■ GOAL
Retype precisely the section of the data that starts at the line containing "Find all instances" and runs to its final line, ends included.
** Start of GIVEN INFORMATION **
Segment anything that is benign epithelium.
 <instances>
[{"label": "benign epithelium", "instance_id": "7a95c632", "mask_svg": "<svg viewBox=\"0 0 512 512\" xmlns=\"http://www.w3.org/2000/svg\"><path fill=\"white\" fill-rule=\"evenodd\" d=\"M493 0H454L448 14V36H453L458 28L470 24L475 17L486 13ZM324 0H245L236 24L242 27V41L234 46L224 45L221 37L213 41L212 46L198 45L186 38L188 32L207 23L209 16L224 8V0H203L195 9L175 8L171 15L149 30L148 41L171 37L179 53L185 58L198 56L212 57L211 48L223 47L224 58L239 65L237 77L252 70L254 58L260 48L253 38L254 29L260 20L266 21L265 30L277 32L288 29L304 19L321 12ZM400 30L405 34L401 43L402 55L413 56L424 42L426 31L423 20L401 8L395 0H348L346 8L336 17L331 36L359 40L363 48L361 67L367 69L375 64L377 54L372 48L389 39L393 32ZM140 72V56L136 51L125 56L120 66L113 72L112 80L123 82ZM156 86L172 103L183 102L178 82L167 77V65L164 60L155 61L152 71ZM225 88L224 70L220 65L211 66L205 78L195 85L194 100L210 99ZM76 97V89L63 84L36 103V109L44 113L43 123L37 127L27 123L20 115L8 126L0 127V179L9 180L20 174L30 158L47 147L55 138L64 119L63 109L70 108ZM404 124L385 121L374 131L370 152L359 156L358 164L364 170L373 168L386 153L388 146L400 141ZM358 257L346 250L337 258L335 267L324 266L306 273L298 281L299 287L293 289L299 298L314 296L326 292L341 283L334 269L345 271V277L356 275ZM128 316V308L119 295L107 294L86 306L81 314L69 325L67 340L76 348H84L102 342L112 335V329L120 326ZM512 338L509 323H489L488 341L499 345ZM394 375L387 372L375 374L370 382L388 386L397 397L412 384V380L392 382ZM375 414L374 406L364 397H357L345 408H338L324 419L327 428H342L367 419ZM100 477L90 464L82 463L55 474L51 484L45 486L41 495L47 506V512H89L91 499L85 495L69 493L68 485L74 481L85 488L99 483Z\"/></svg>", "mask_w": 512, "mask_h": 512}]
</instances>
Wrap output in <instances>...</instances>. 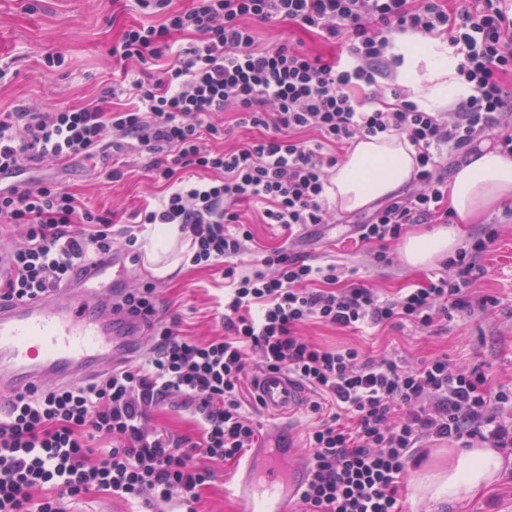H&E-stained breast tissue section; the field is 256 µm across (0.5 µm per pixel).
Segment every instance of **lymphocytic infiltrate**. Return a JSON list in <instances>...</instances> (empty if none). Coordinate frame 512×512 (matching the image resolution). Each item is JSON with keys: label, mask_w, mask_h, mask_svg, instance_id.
I'll use <instances>...</instances> for the list:
<instances>
[{"label": "lymphocytic infiltrate", "mask_w": 512, "mask_h": 512, "mask_svg": "<svg viewBox=\"0 0 512 512\" xmlns=\"http://www.w3.org/2000/svg\"><path fill=\"white\" fill-rule=\"evenodd\" d=\"M157 25H133L112 57L139 75L79 108L17 106L0 113V234L22 226L21 241L0 250V304L39 298L67 286L110 256L112 216L82 207L58 184L15 182L21 163L79 158L107 162L134 149L149 156L152 179L167 193L134 214L142 224H177L192 241L193 265L221 267L224 335L206 341L156 325L144 364L115 368L103 380L6 399L0 417V512H65L64 501L104 492L145 512L177 504L196 512L210 470L192 454L240 458L258 429L242 411L253 369L285 372L315 394L320 420L309 433L310 479L304 512H402L412 448L426 439L512 451V389H491L476 368L434 356L410 367L366 360L354 347L328 349L300 336L308 321L359 330L409 322L430 327L472 301L473 273L495 244L483 237L444 260L447 273L385 298L335 264L313 265L266 250L251 272L237 258L253 235L236 209L263 204V221L285 230L329 221L325 206L336 149L378 134L415 148L422 190L394 199L359 227L364 243L398 239L409 224H444L448 173L440 150L458 151L512 125V0H480L450 11L442 0H136ZM285 23L341 41L346 60L329 62L284 43L260 46L258 25ZM440 37L457 60L464 90L452 112H428L407 90L391 102L362 96L384 67L402 62L393 32ZM178 34L190 35L187 45ZM127 96L126 108L109 99ZM264 128L263 137L212 149L228 130ZM314 133L313 142L303 133ZM188 170L181 178L177 169ZM188 401L199 444L147 424L168 399Z\"/></svg>", "instance_id": "1"}]
</instances>
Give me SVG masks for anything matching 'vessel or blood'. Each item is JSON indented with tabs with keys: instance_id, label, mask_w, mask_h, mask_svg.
Wrapping results in <instances>:
<instances>
[{
	"instance_id": "obj_1",
	"label": "vessel or blood",
	"mask_w": 512,
	"mask_h": 512,
	"mask_svg": "<svg viewBox=\"0 0 512 512\" xmlns=\"http://www.w3.org/2000/svg\"><path fill=\"white\" fill-rule=\"evenodd\" d=\"M125 258L91 269L85 286L55 290L34 301L0 306V394L45 388L48 380L80 383L129 360L144 326L101 291L124 278ZM253 388L263 411L294 414L306 392L284 373H260ZM309 464L298 444L260 442L235 469L231 492L238 512H292L308 482Z\"/></svg>"
}]
</instances>
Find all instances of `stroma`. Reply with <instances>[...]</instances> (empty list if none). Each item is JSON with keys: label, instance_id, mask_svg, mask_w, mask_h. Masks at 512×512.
<instances>
[{"label": "stroma", "instance_id": "stroma-1", "mask_svg": "<svg viewBox=\"0 0 512 512\" xmlns=\"http://www.w3.org/2000/svg\"><path fill=\"white\" fill-rule=\"evenodd\" d=\"M148 20L134 0H0V65L10 69L0 81V113L21 104L76 108L99 97L122 79V66L110 61L113 43L126 25ZM260 40L266 45L289 42L326 57L340 52L339 46L324 42L315 33L285 24L261 26ZM55 53L62 54L63 64L46 68V56ZM144 166L143 157L131 156L121 176L107 180L74 162L60 167L57 181L86 207L112 212L118 226L130 227L138 235L144 227L133 223L132 213L145 204L158 203L166 193L164 186L151 181ZM238 210L259 248L283 247L314 264L356 269L363 284L385 297H395L409 285L425 284L443 271L439 263L427 269L407 265L397 240L387 246L390 264L377 263V245L359 243L355 234L356 225L371 215L367 208L334 214L331 223L311 225L291 235L263 223L260 205L244 203ZM489 226L496 229L498 239L481 260L484 272L473 291L478 297H496L497 305L453 313L450 320L429 329L405 323L352 330L312 321L302 327V335L325 348L353 346L366 357L388 358L402 365L445 354L480 367L491 387H512V215L504 209L488 214L481 223L468 225L464 240L472 242ZM153 282L158 318L176 323L180 335L205 339L223 334L224 278L220 271L184 264L173 275ZM243 407L263 438L291 429L302 441L317 422L306 405L290 419L269 417L248 401ZM448 448V443L434 442L422 449L416 473L408 477L402 492L403 512H487L492 498L497 501V512H512V455L507 453L502 456L504 466L498 479L475 497L431 505L418 480L447 469ZM234 468L231 461L214 465L198 512H237L234 499L226 493Z\"/></svg>", "mask_w": 512, "mask_h": 512}]
</instances>
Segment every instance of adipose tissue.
** End of GIVEN INFORMATION **
■ RESULT OF THE TASK
Find all instances of `stroma`. Reply with <instances>[...]</instances> (empty list if none). Each item is JSON with keys: label, instance_id, mask_svg, mask_w, mask_h. Masks at 512×512.
<instances>
[{"label": "stroma", "instance_id": "stroma-1", "mask_svg": "<svg viewBox=\"0 0 512 512\" xmlns=\"http://www.w3.org/2000/svg\"><path fill=\"white\" fill-rule=\"evenodd\" d=\"M148 20L134 0H0V65L10 69L0 81V113L21 104L76 108L99 97L122 79V66L110 61L113 43L126 25ZM260 40L266 45L289 42L326 57L340 52L339 46L324 42L315 33L285 24L261 26ZM55 53L62 54L63 64L46 68V56ZM144 166L143 157L131 156L121 176L107 180L74 162L60 167L57 181L86 207L112 212L118 226L130 227L138 235L144 227L133 223L132 213L145 204L158 203L166 193L164 186L151 181ZM238 210L259 248L283 247L314 264L356 269L363 284L385 297H395L409 285L425 284L443 271L439 263L427 269L407 265L397 240L387 246L390 264L377 263V245L359 243L355 234L356 225L371 215L367 208L334 214L331 223L311 225L291 235L263 223L260 205L244 203ZM489 226L496 229L498 239L481 260L484 272L473 291L478 297H496L497 305L453 313L450 320L429 329L405 323L352 330L312 321L302 327V335L325 348L353 346L366 357L388 358L402 365L445 354L480 367L491 387H512V215L504 209L488 214L481 223L468 225L464 240L472 242ZM153 282L158 318L176 323L180 335L205 339L223 334L224 278L220 271L184 264L173 275ZM243 407L263 438L291 429L302 441L317 422L306 405L290 419L269 417L248 401ZM448 448V443L434 442L422 449L416 473L408 477L402 492L403 512H487L492 498L497 501V512H512V455L507 453L502 456L504 466L498 479L475 497L431 505L418 480L447 469ZM234 468L231 461L214 465L198 512H237L234 499L226 493Z\"/></svg>", "mask_w": 512, "mask_h": 512}]
</instances>
Segment every instance of adipose tissue.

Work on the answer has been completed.